» Instructions to follow: Reproduction without pictures: print every entry precisely as written.

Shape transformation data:
◆ ◆ ◆
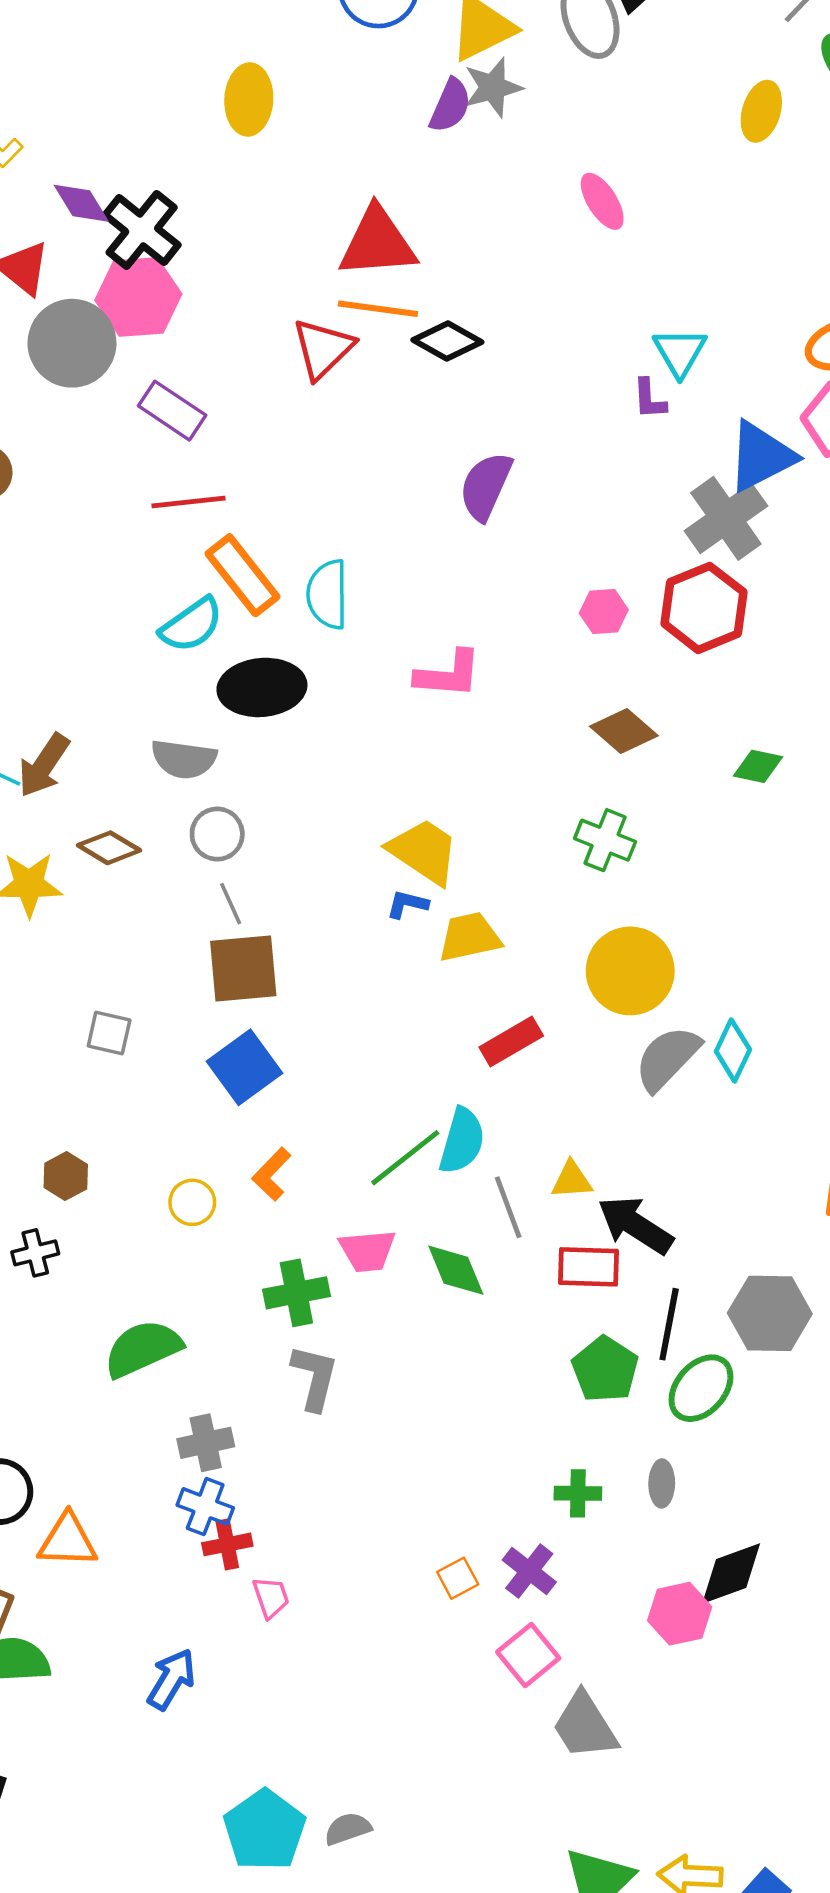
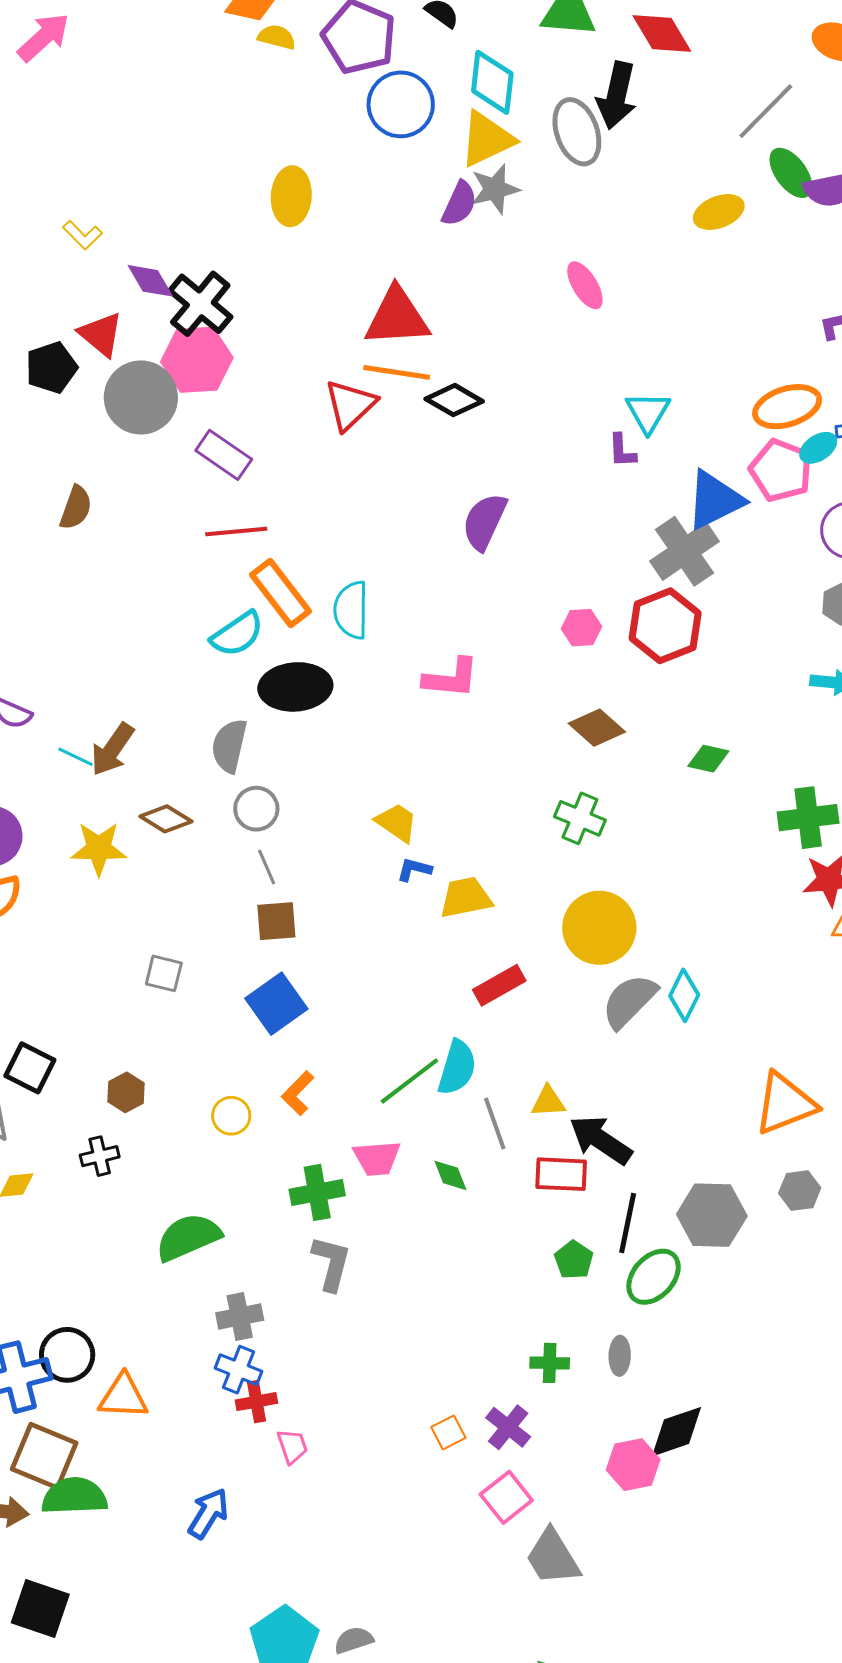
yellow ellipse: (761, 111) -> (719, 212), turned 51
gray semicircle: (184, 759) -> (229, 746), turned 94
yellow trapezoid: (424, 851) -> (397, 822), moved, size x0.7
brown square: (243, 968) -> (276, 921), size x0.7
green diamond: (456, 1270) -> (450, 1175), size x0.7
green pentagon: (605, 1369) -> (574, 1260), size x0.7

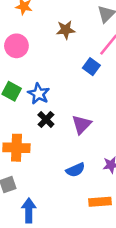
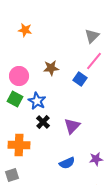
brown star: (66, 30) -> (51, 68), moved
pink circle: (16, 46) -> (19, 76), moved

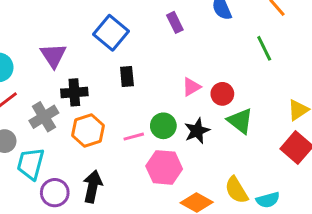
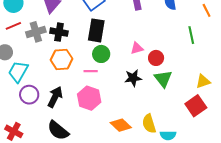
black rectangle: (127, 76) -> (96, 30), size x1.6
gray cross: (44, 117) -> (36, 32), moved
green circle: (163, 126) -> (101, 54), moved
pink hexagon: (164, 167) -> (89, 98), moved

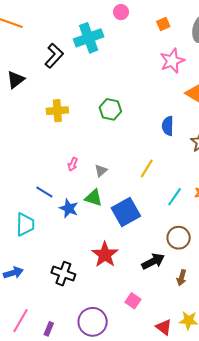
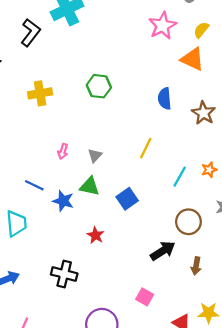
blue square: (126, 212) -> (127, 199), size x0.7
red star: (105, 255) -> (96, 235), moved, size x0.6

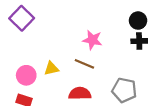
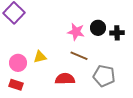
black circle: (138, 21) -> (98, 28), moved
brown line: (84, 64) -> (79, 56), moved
◆ ◆ ◆
» Response to the task:
yellow ellipse: (761, 111) -> (719, 212), turned 51
gray semicircle: (184, 759) -> (229, 746), turned 94
yellow trapezoid: (424, 851) -> (397, 822), moved, size x0.7
brown square: (243, 968) -> (276, 921), size x0.7
green diamond: (456, 1270) -> (450, 1175), size x0.7
green pentagon: (605, 1369) -> (574, 1260), size x0.7

brown star: (66, 30) -> (51, 68), moved
pink circle: (16, 46) -> (19, 76), moved

black rectangle: (127, 76) -> (96, 30), size x1.6
gray cross: (44, 117) -> (36, 32), moved
green circle: (163, 126) -> (101, 54), moved
pink hexagon: (164, 167) -> (89, 98), moved

blue square: (126, 212) -> (127, 199), size x0.7
red star: (105, 255) -> (96, 235), moved, size x0.6

black circle: (138, 21) -> (98, 28), moved
brown line: (84, 64) -> (79, 56), moved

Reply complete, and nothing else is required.